Once you find a line containing the word "white" in the entries below, copy it.

[Image comparison counts]
__________________________________________________
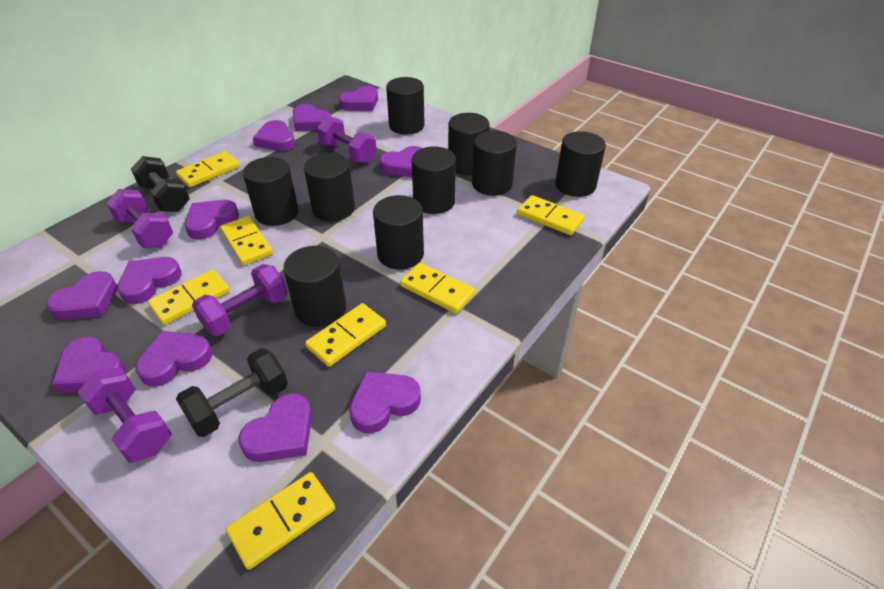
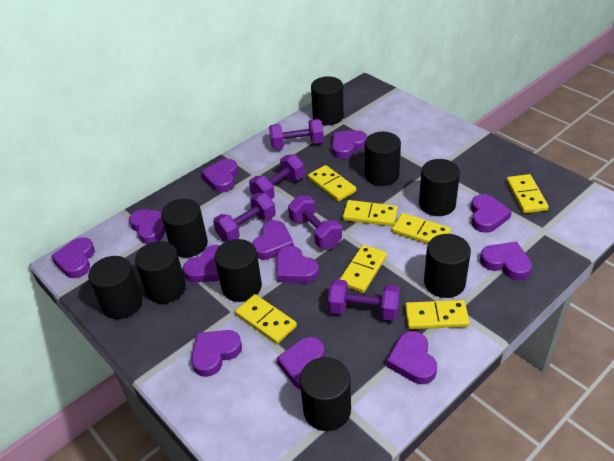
black dumbbell: 2 -> 0
purple dumbbell: 4 -> 5
purple heart: 11 -> 12

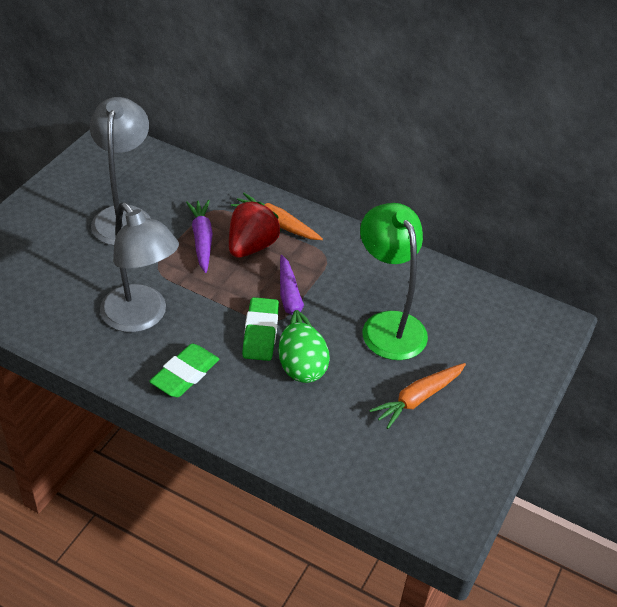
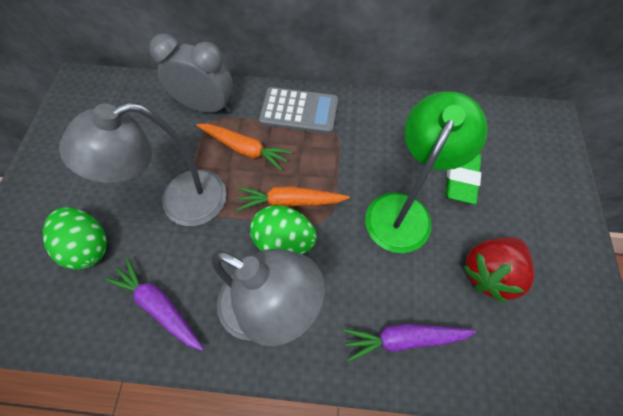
green egg: 1 -> 2
green eraser: 2 -> 1
grey calculator: 0 -> 1
grey clock: 0 -> 1

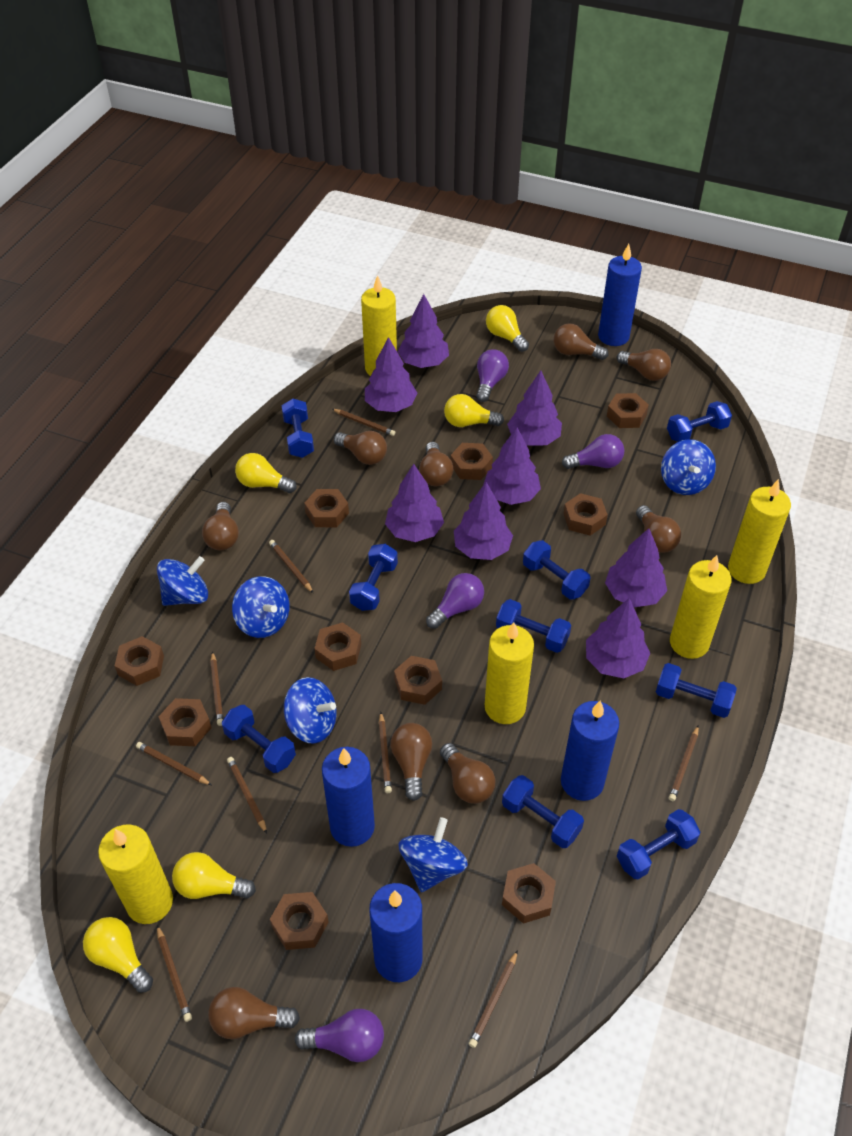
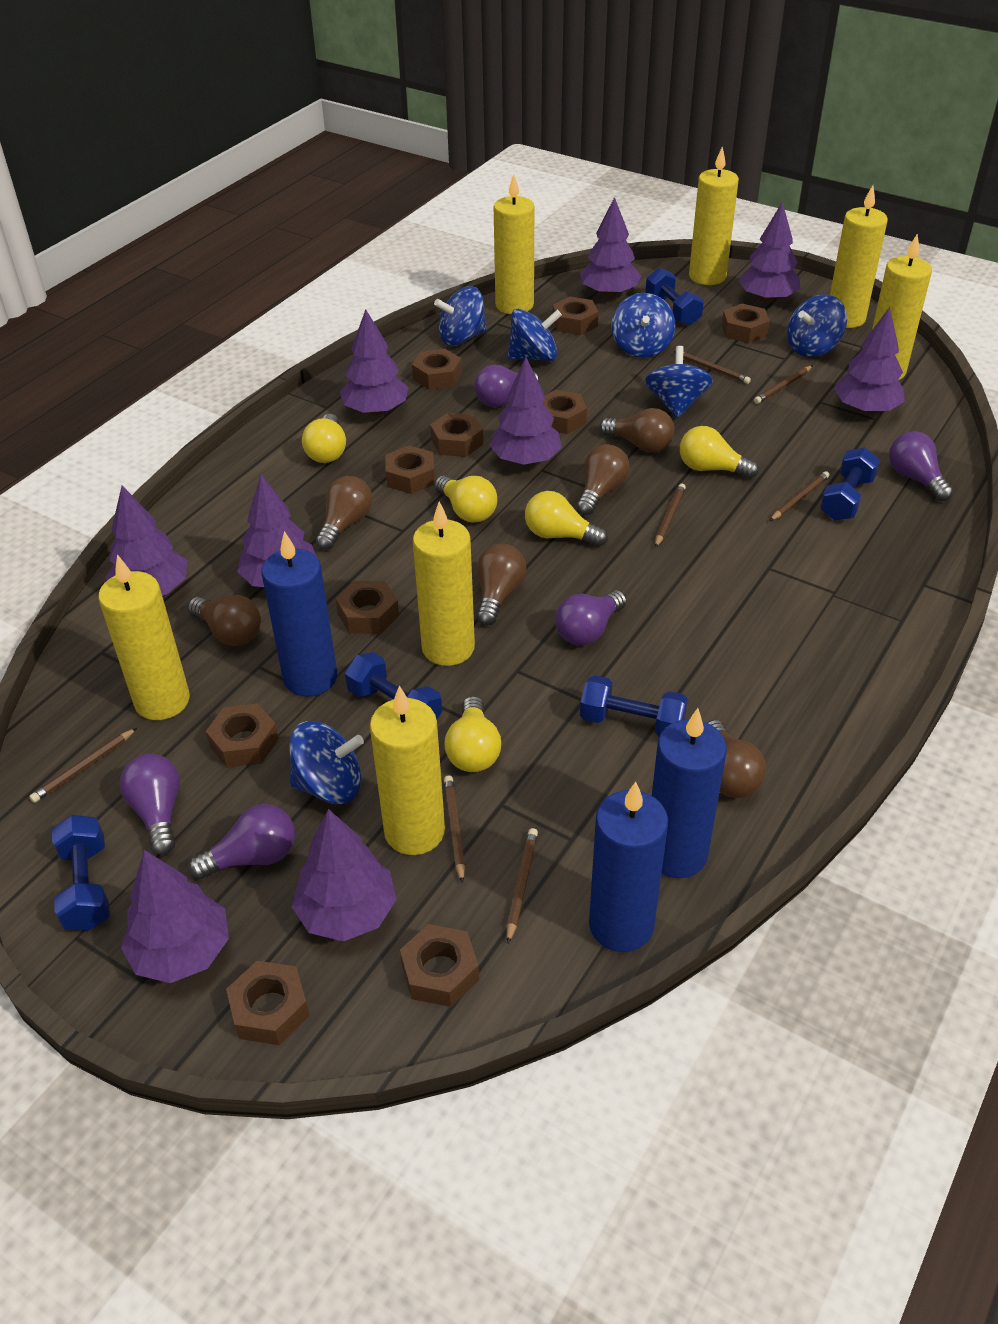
blue candle: 4 -> 3
blue dumbbell: 9 -> 5
blue spinning top: 5 -> 6
brown light bulb: 9 -> 6
brown pencil: 9 -> 7
purple light bulb: 4 -> 5
purple tree: 8 -> 9
yellow candle: 5 -> 7

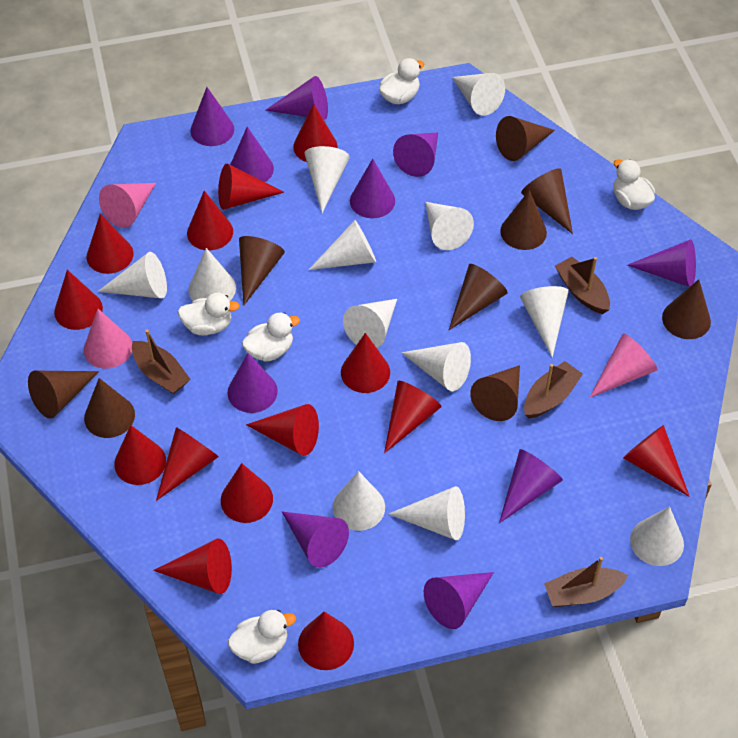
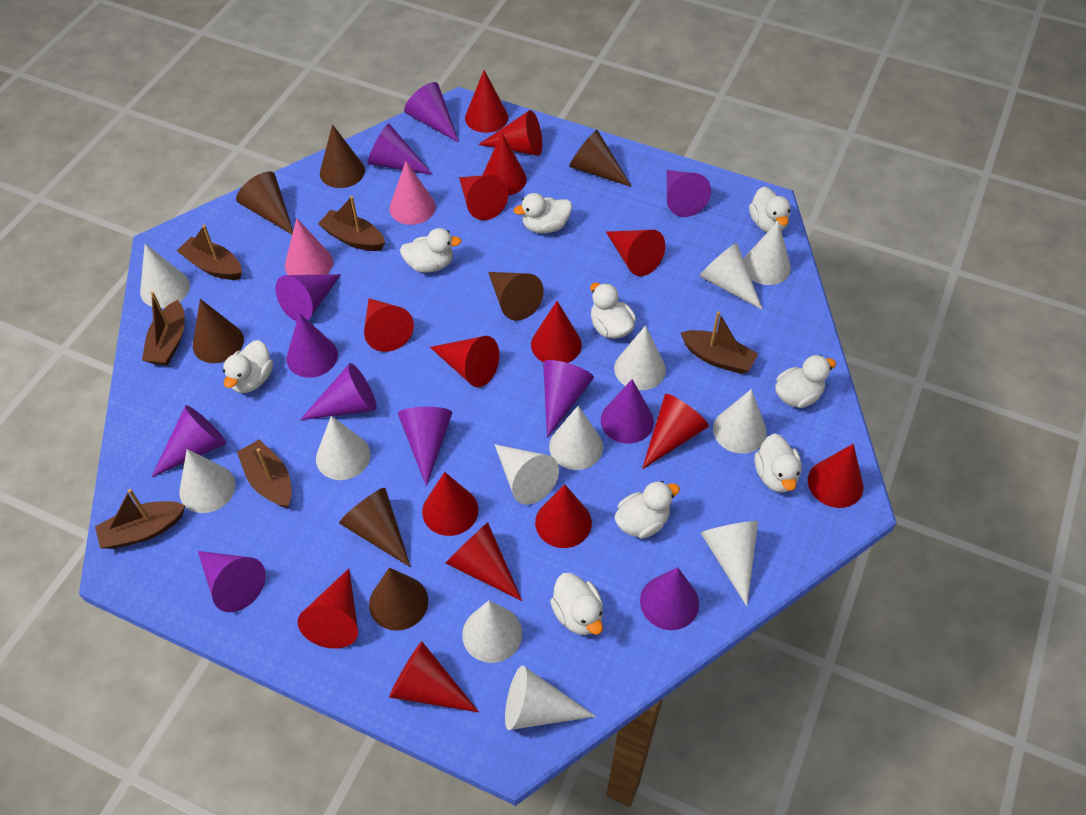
brown boat: 4 -> 6
brown cone: 9 -> 7
pink cone: 3 -> 2
purple cone: 10 -> 12
red cone: 14 -> 15
white duck: 5 -> 9

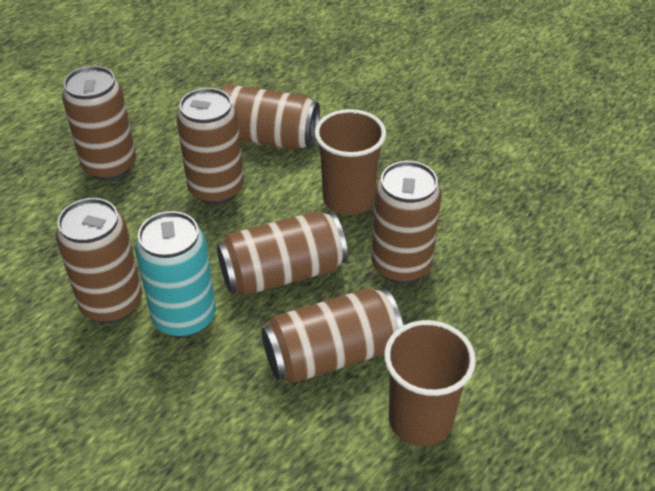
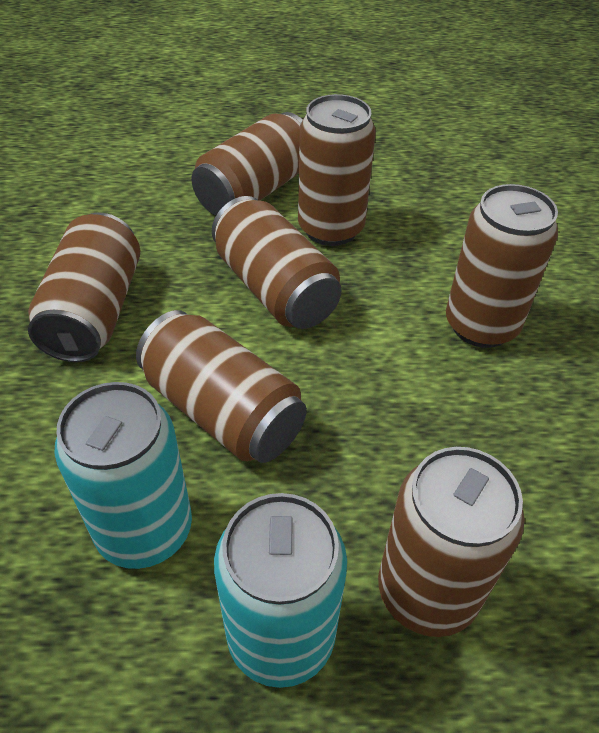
brown cup: 2 -> 0
turquoise can: 1 -> 2

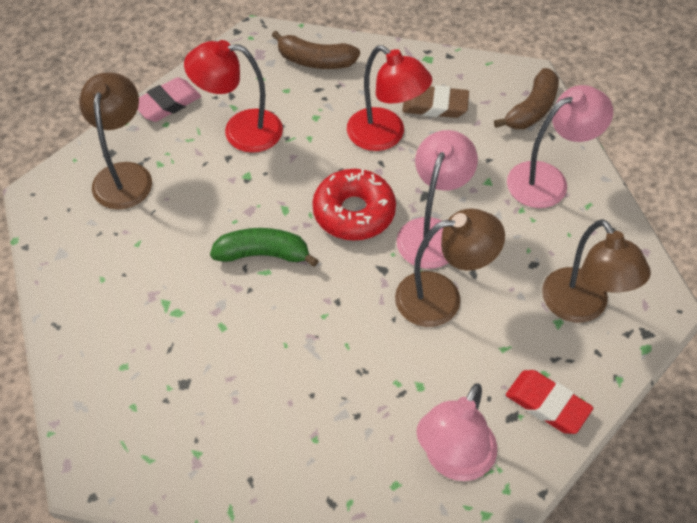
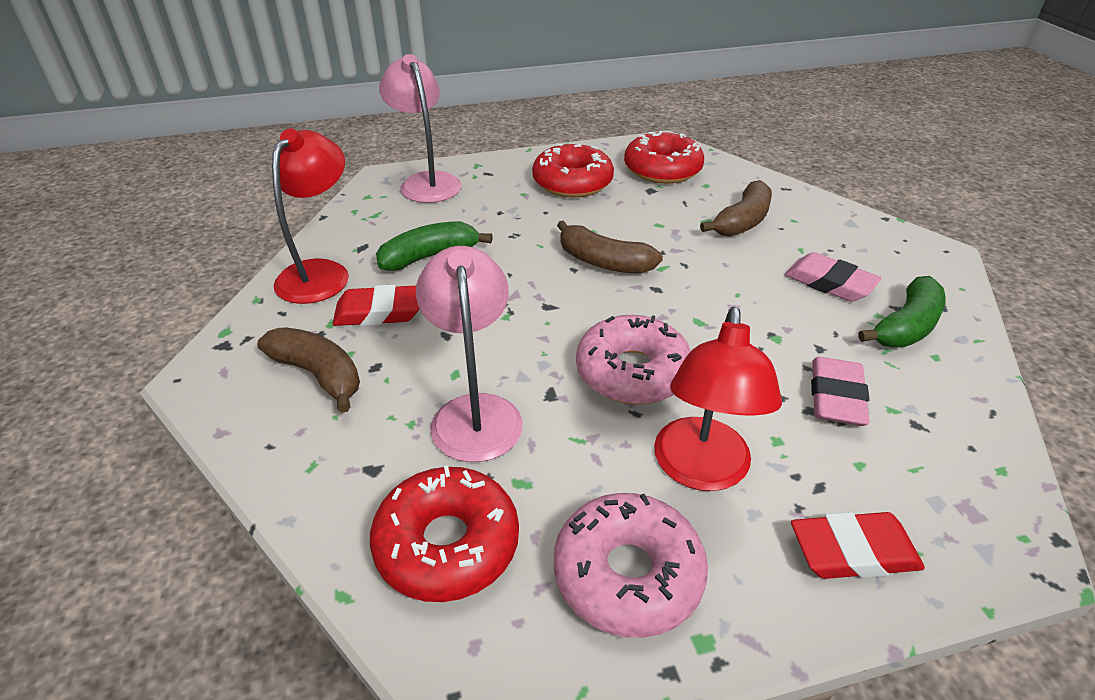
brown banana: 2 -> 3
brown eraser: 1 -> 0
brown lamp: 3 -> 0
green banana: 1 -> 2
pink donut: 0 -> 2
pink eraser: 1 -> 2
pink lamp: 3 -> 2
red donut: 1 -> 3
red eraser: 1 -> 2

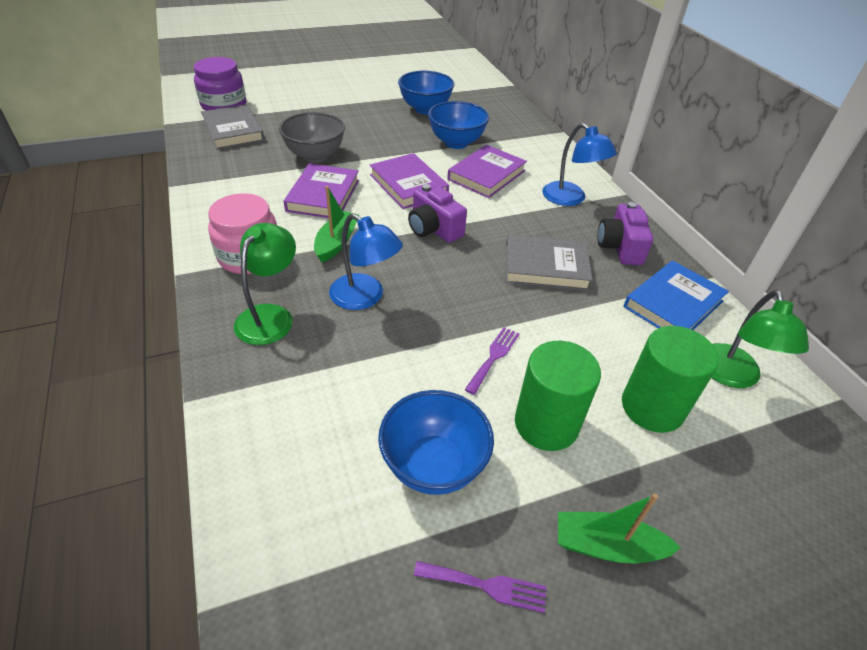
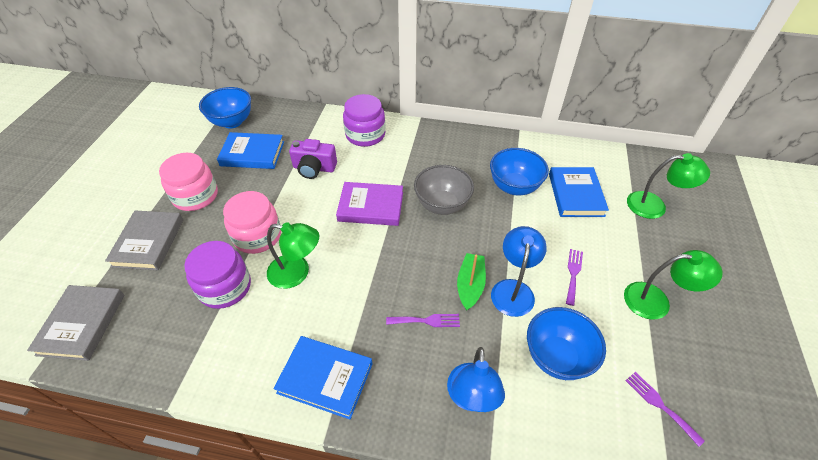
blue book: 1 -> 3
green boat: 2 -> 1
green cylinder: 2 -> 0
green lamp: 2 -> 3
pink jar: 1 -> 2
purple book: 3 -> 1
purple camera: 2 -> 1
purple fork: 2 -> 3
purple jar: 1 -> 2

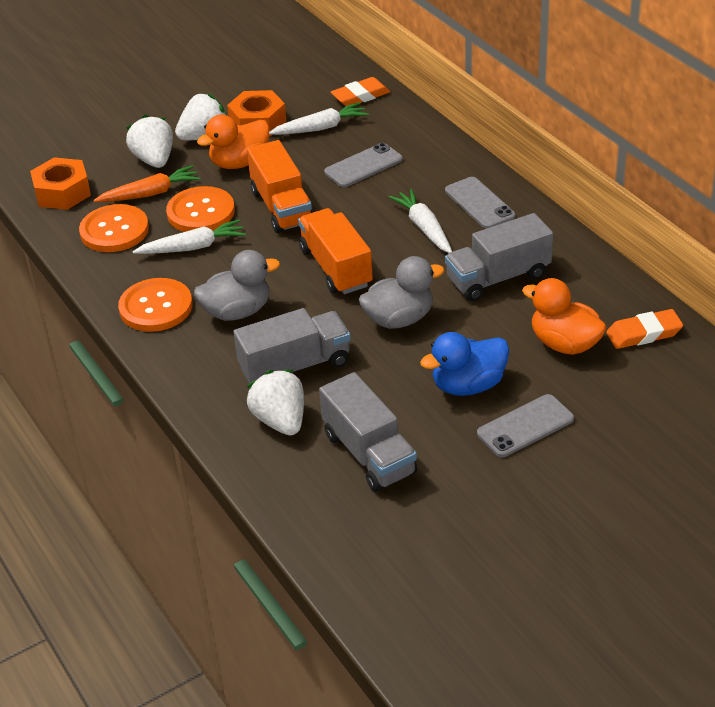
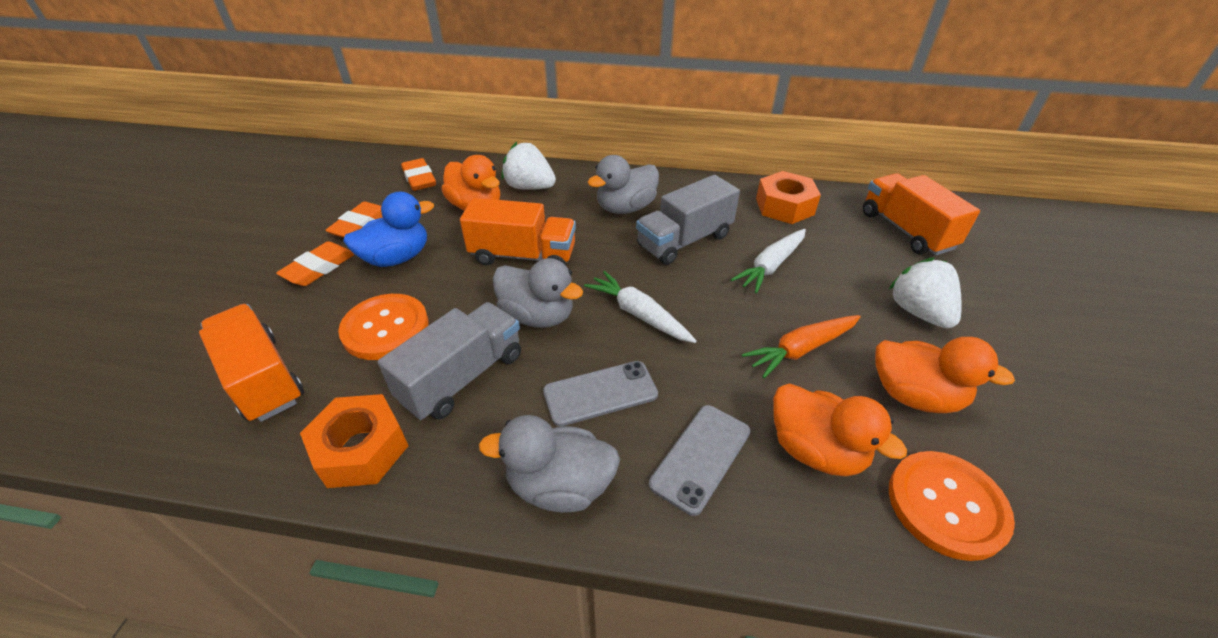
grey duck: 2 -> 3
grey phone: 3 -> 2
grey truck: 3 -> 2
orange button: 3 -> 2
orange duck: 2 -> 3
orange eraser: 2 -> 3
orange truck: 2 -> 3
white carrot: 3 -> 2
white strawberry: 3 -> 2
__________________________________________________
> _ANSWER SPACE_:
white duck: 5 -> 9
white carrot: 3 -> 2
white strawberry: 3 -> 2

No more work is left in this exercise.